─── Supplied material

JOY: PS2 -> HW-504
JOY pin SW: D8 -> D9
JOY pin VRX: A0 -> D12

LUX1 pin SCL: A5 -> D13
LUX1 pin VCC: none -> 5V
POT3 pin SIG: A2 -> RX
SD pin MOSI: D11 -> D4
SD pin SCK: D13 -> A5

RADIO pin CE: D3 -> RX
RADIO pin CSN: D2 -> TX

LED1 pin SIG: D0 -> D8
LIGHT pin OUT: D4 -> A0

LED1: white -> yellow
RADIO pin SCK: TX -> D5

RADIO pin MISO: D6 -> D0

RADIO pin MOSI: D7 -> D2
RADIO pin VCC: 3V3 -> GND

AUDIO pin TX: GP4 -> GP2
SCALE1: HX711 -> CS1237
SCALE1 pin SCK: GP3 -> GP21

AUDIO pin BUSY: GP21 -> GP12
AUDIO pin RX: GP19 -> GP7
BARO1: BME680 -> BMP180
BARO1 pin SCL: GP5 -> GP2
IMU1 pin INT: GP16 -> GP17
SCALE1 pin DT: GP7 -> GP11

──────

What is being asked: Please find every line in the records above that holds the word "MOSI" and copy it.

Problem solution:
SD pin MOSI: D11 -> D4
RADIO pin MOSI: D7 -> D2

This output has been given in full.